:: Provided records
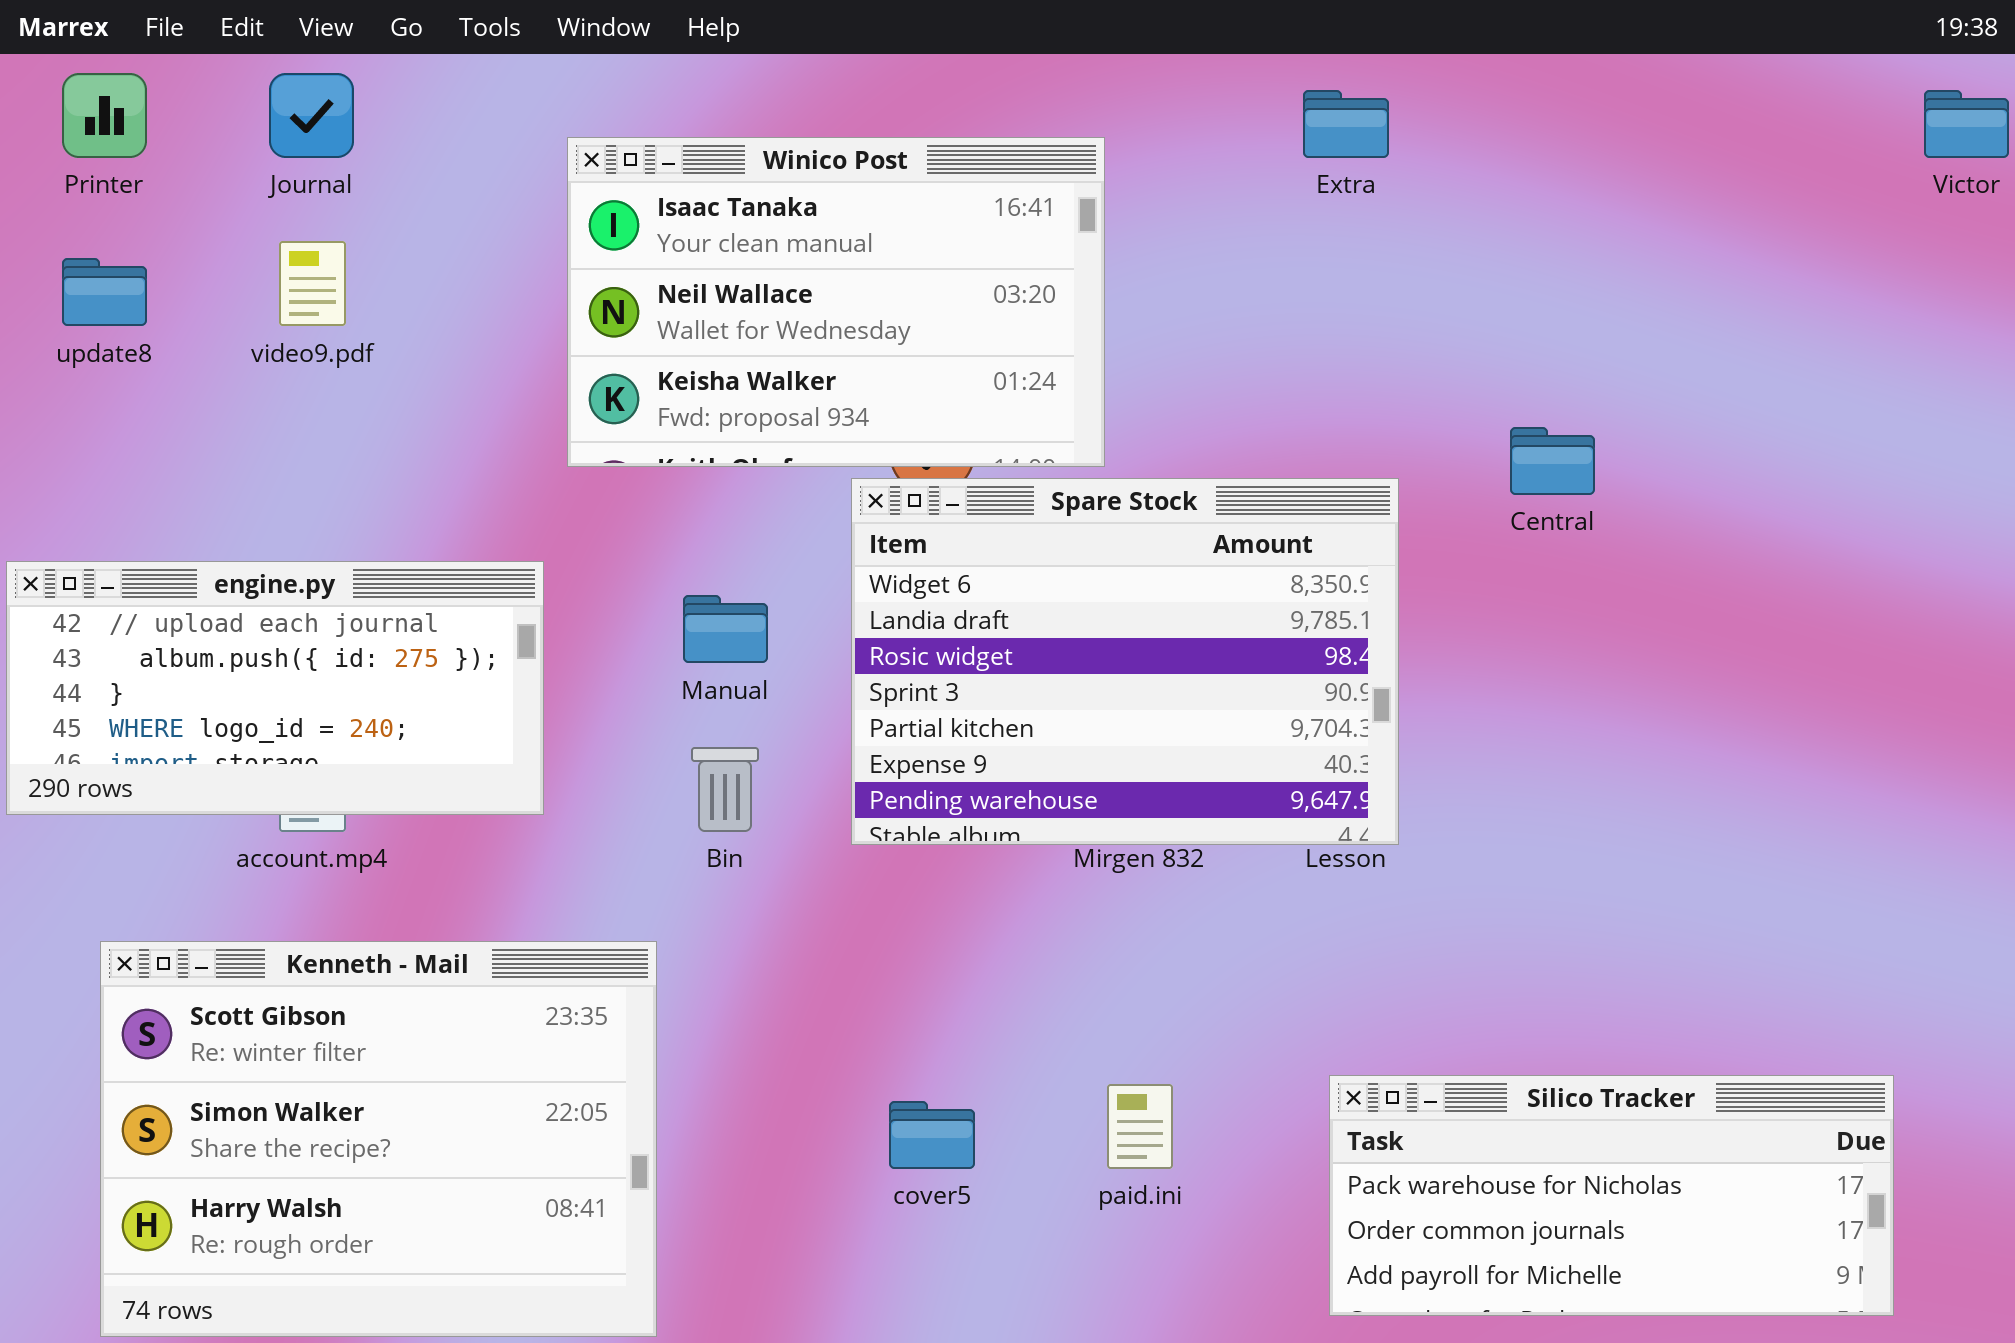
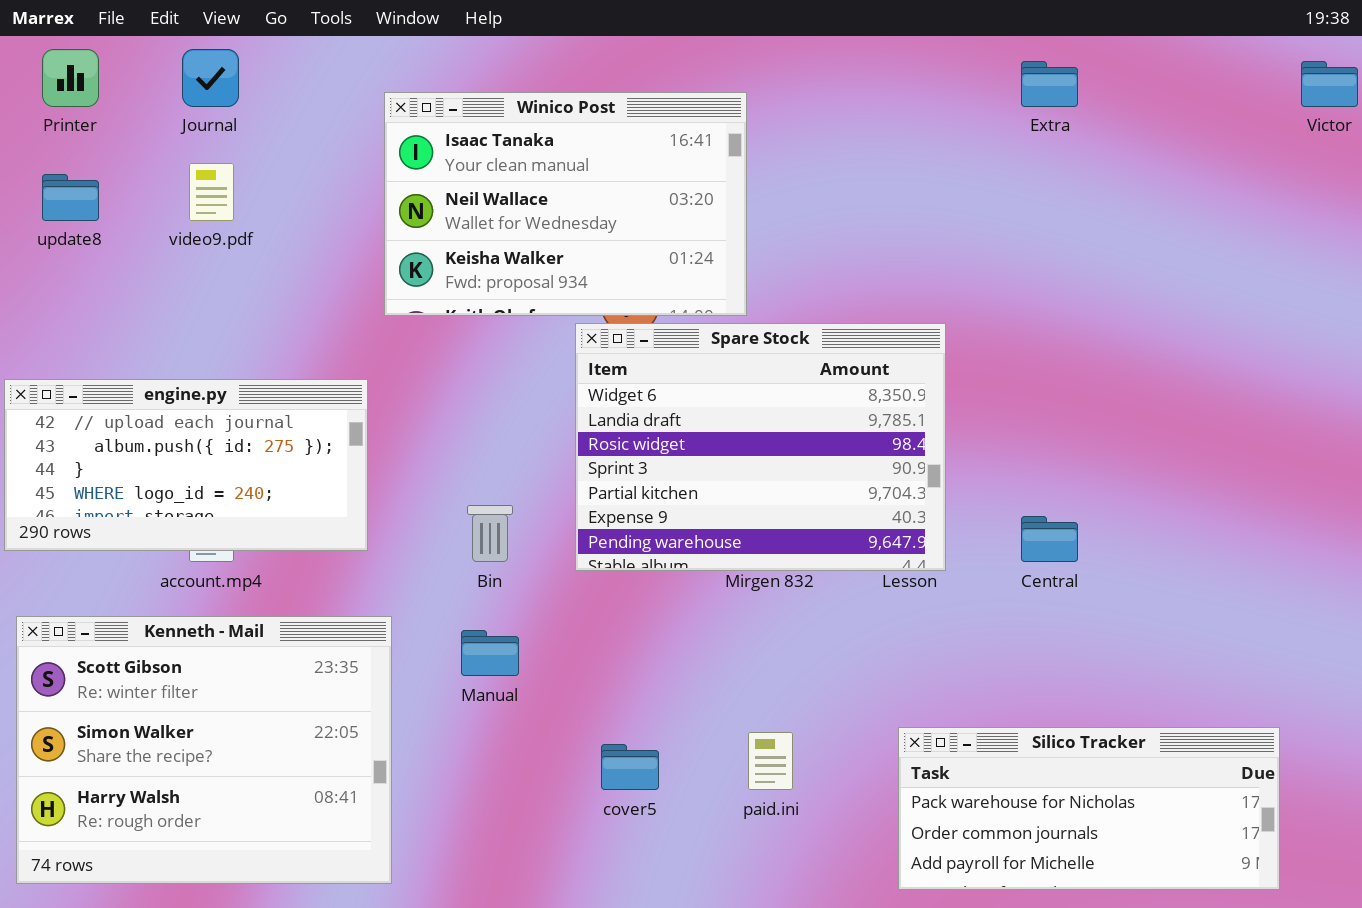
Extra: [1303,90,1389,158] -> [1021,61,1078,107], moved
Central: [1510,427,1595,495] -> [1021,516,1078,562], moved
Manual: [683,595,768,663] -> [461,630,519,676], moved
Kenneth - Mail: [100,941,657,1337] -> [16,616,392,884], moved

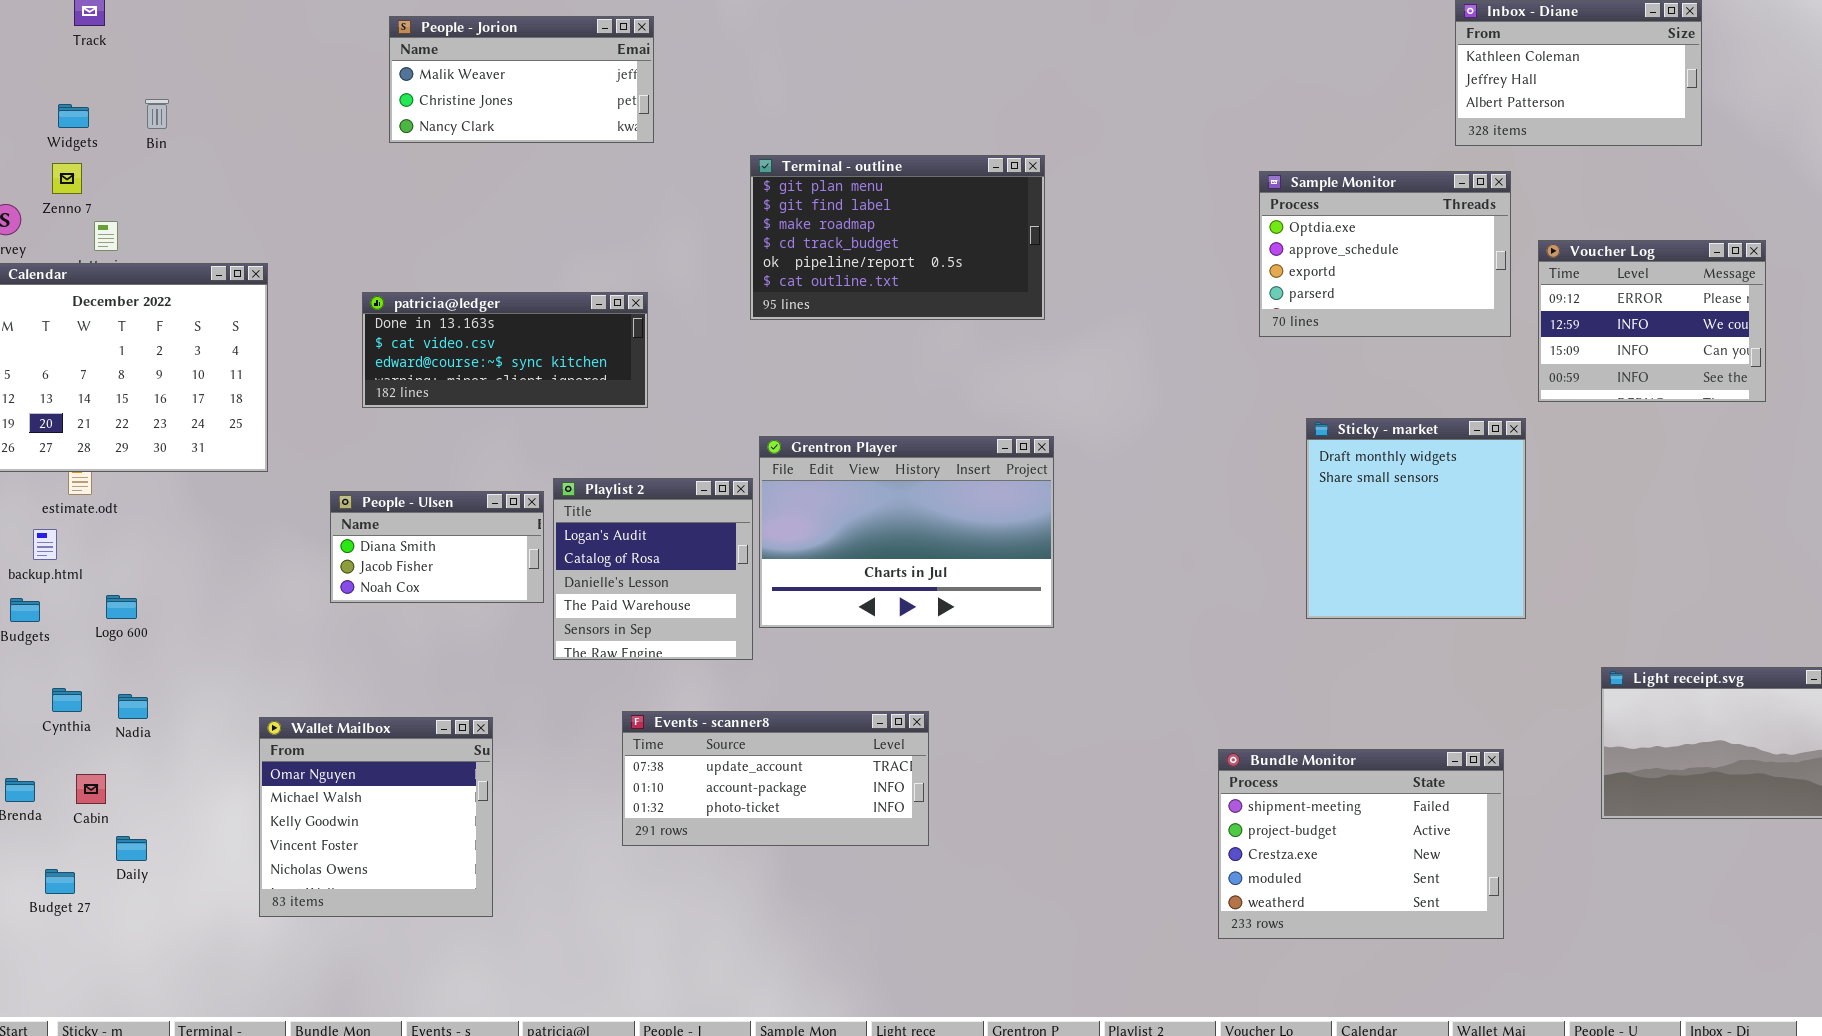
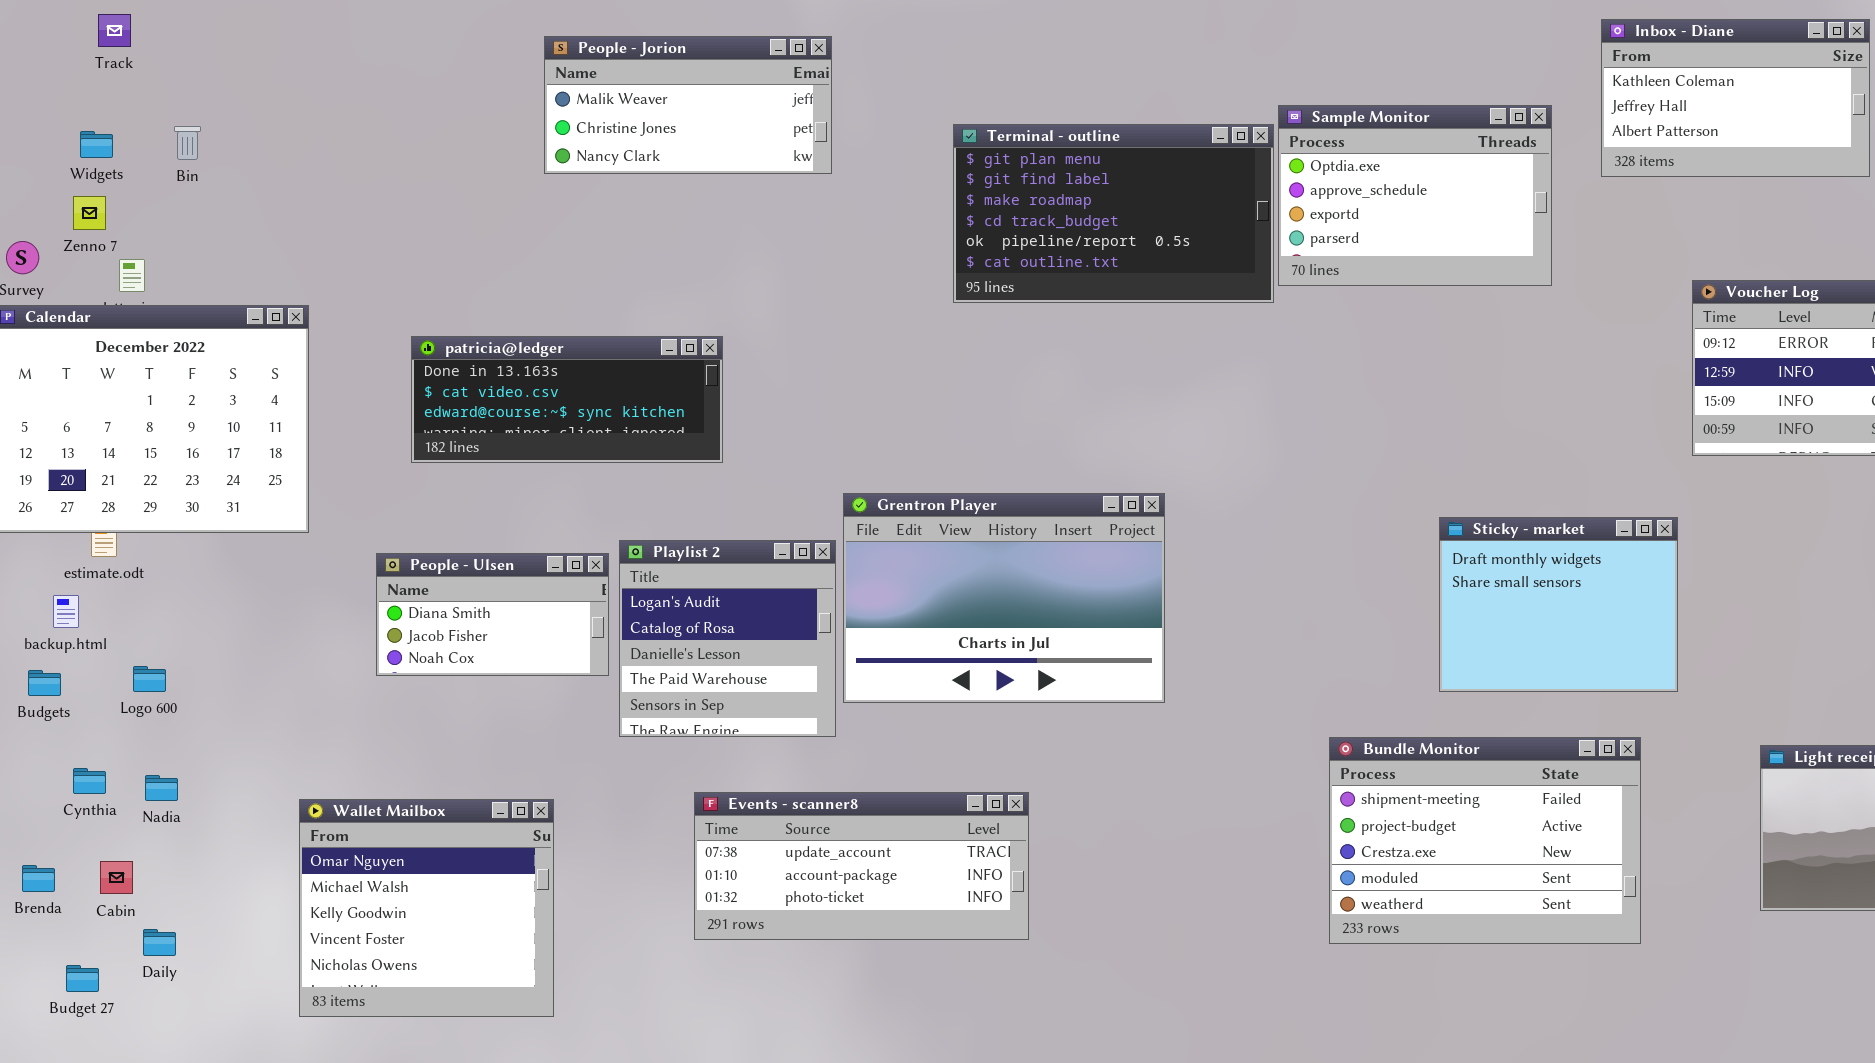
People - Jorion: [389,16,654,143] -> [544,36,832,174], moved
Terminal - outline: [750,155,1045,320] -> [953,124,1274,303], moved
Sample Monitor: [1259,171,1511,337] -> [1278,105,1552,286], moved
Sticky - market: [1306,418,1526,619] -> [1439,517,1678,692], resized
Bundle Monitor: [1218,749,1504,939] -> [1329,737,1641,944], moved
::::
● Assignment
Both the line containing "Central: [1510,427,1595,495] ->" and the line containing "People - Jorion: [389,16,654,143]" above belong in the output, as do the lines between them. Print them exactly, without pictures.

● Solution for this problem
Central: [1510,427,1595,495] -> [1021,516,1078,562], moved
Manual: [683,595,768,663] -> [461,630,519,676], moved
Kenneth - Mail: [100,941,657,1337] -> [16,616,392,884], moved

People - Jorion: [389,16,654,143] -> [544,36,832,174], moved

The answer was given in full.